• _WORK TASK_
Copying rule for the data below: take the line containing "camera: 25 degrees right, 10 degrees down" and every line after it to the end, exactly, and drop all pictures.

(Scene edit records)
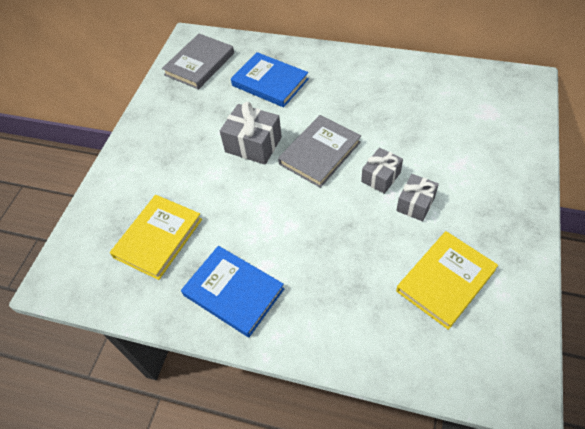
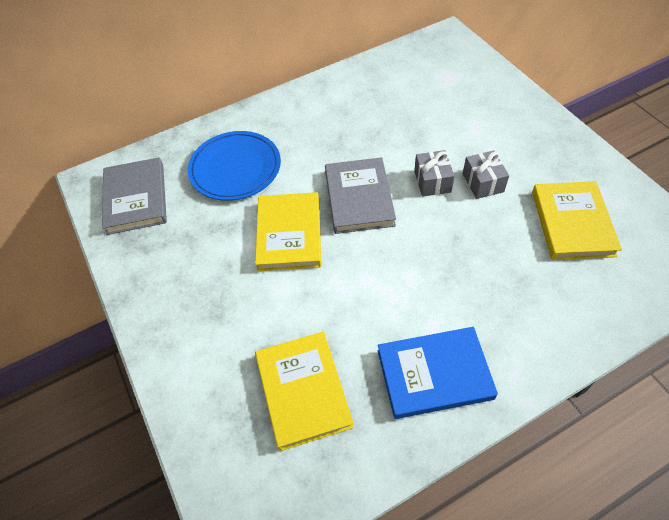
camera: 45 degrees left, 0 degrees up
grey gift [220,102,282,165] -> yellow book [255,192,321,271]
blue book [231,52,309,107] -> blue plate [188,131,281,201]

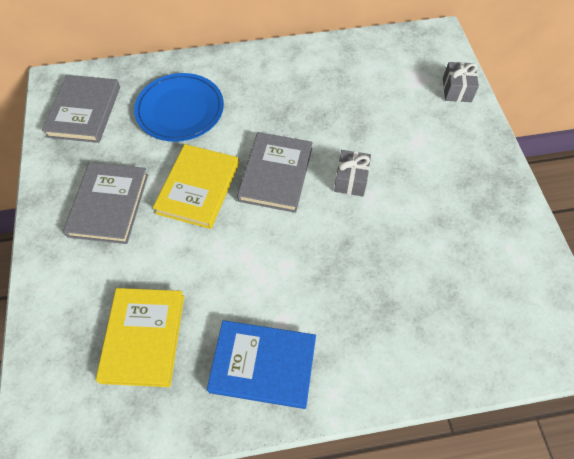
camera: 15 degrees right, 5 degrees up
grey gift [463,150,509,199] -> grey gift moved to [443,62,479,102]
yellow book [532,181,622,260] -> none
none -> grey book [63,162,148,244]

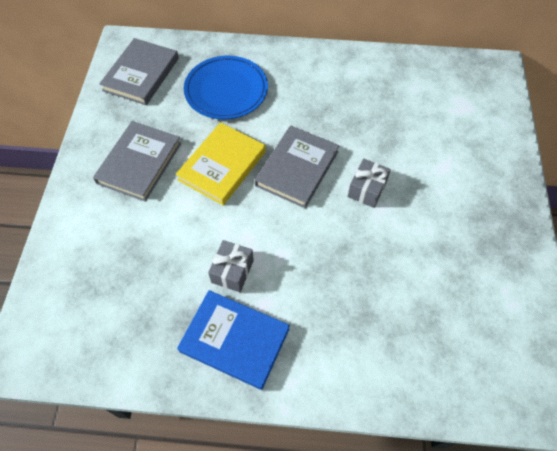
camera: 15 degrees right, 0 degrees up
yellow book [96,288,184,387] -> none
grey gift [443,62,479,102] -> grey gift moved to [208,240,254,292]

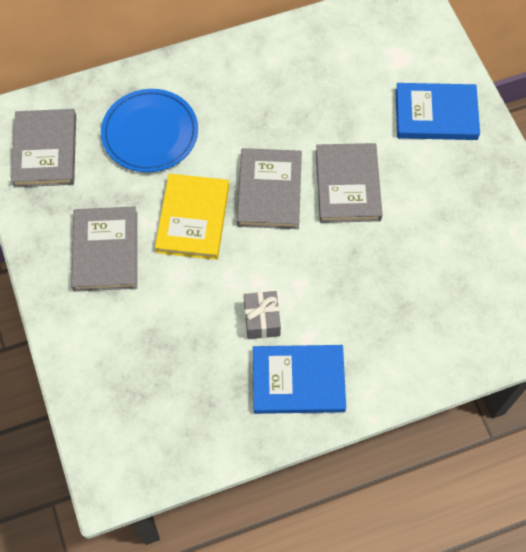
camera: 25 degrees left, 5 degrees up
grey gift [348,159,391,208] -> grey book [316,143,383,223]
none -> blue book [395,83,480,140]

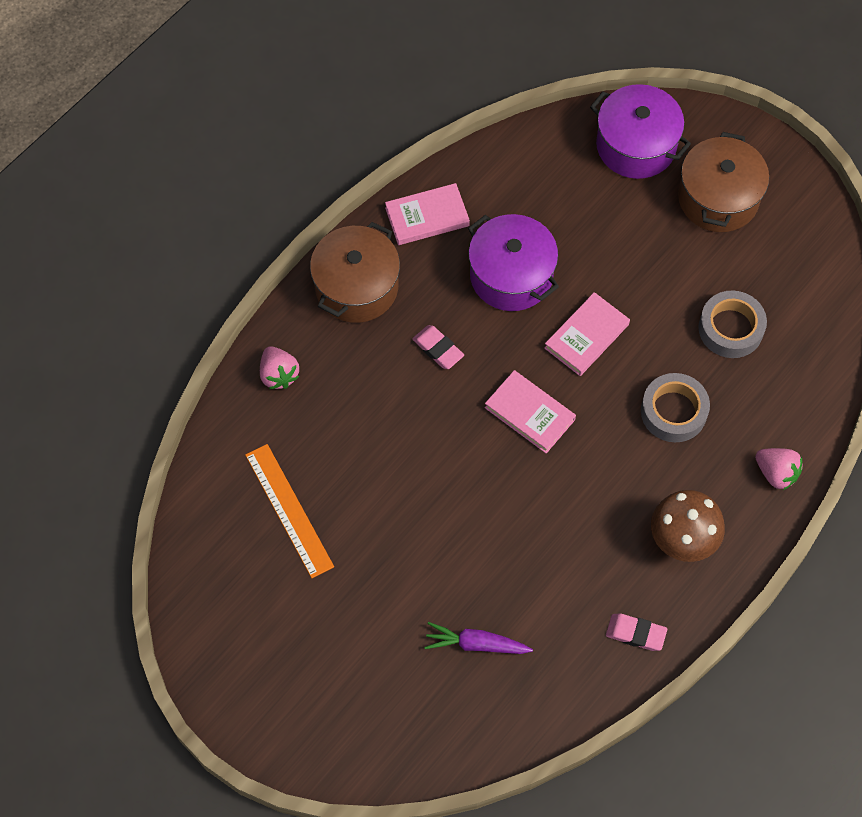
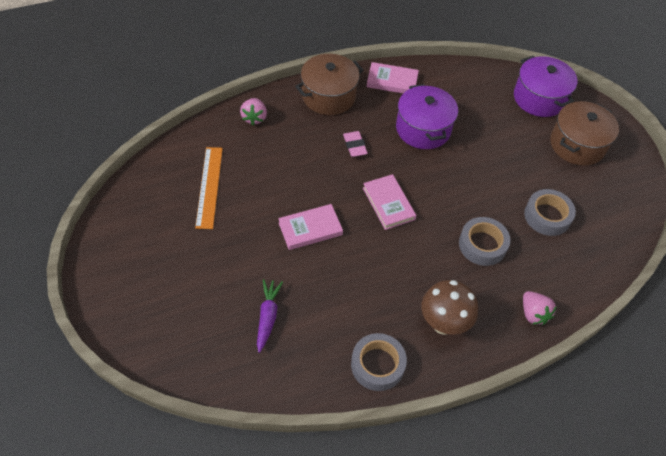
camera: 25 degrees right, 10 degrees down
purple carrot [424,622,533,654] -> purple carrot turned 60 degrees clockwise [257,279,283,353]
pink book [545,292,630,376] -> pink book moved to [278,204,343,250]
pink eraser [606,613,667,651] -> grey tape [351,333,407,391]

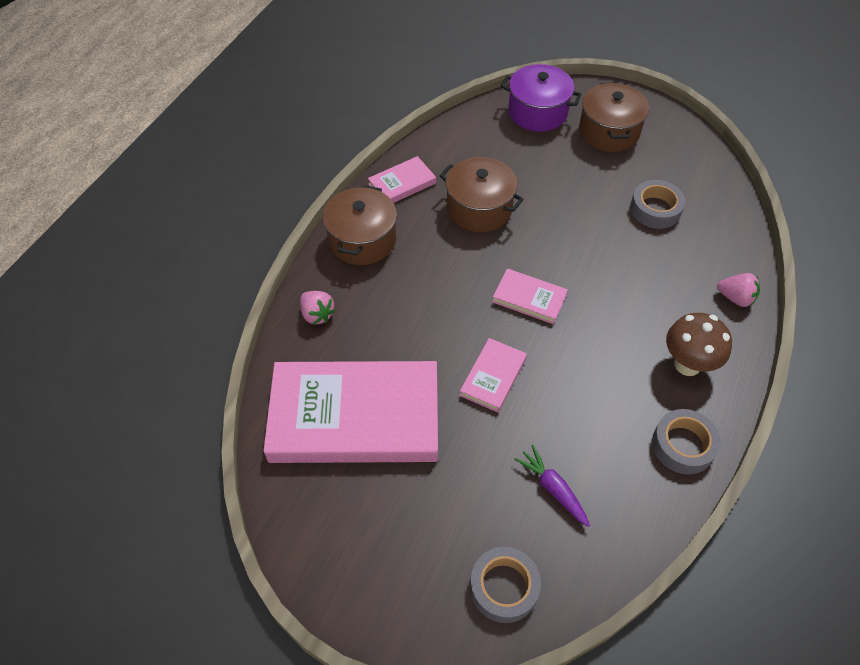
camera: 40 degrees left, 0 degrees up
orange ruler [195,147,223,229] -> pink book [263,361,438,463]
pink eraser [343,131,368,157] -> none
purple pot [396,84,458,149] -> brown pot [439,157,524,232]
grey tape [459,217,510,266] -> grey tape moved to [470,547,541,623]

• _WRITTEN REPLY_
camera: 25 degrees right, 10 degrees down
purple carrot [424,622,533,654] -> purple carrot turned 60 degrees clockwise [257,279,283,353]
pink book [545,292,630,376] -> pink book moved to [278,204,343,250]
pink eraser [606,613,667,651] -> grey tape [351,333,407,391]

camera: 40 degrees left, 0 degrees up
orange ruler [195,147,223,229] -> pink book [263,361,438,463]
pink eraser [343,131,368,157] -> none
purple pot [396,84,458,149] -> brown pot [439,157,524,232]
grey tape [459,217,510,266] -> grey tape moved to [470,547,541,623]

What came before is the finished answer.